**EXERCISE BRIEF**
Which lines of the data below contain the string "sailboat"? Show each such line in full, and treat uppercase and lowercase as different.

**ITEMS**
◇ ◇ ◇ ◇
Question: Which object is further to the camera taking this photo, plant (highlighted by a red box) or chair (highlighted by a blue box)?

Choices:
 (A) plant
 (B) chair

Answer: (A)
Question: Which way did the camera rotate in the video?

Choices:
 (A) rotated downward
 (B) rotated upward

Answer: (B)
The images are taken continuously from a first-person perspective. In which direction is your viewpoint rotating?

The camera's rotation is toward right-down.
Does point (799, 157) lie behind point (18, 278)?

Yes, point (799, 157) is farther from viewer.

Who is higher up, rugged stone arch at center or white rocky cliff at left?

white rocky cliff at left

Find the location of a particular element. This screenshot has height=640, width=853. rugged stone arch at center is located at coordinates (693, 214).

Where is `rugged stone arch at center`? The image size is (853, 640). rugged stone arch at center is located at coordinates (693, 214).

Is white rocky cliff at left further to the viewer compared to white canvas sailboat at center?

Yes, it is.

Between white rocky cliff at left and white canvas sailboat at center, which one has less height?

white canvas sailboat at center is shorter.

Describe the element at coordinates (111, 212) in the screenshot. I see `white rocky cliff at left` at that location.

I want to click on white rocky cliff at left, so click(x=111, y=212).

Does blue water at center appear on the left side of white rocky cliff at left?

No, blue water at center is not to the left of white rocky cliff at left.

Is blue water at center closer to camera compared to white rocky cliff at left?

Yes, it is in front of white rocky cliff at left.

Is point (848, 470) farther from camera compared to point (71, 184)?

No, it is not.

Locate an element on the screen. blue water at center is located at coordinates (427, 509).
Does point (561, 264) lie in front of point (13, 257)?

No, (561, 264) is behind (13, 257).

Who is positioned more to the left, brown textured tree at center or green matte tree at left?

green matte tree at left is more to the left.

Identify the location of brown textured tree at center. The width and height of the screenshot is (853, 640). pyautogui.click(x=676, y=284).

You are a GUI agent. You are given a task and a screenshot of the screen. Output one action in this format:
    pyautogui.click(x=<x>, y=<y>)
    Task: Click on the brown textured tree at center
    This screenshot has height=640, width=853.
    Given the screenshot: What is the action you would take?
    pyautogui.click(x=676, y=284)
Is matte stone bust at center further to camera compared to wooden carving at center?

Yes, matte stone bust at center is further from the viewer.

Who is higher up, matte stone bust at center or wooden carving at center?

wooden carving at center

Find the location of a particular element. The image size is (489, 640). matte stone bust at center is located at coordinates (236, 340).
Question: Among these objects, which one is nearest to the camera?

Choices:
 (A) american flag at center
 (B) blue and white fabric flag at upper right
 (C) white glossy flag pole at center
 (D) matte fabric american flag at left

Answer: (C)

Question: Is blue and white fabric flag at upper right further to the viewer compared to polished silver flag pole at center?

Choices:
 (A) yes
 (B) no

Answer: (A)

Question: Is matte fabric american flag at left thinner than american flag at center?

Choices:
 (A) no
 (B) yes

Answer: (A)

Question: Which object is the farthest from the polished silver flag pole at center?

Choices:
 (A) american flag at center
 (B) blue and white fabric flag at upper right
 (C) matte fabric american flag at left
◇ ◇ ◇ ◇
**THE RESULT**
Is white rocky cliff at left further to the viewer compared to white canvas sailboat at center?
Between white rocky cliff at left and white canvas sailboat at center, which one has less height?
white canvas sailboat at center is shorter.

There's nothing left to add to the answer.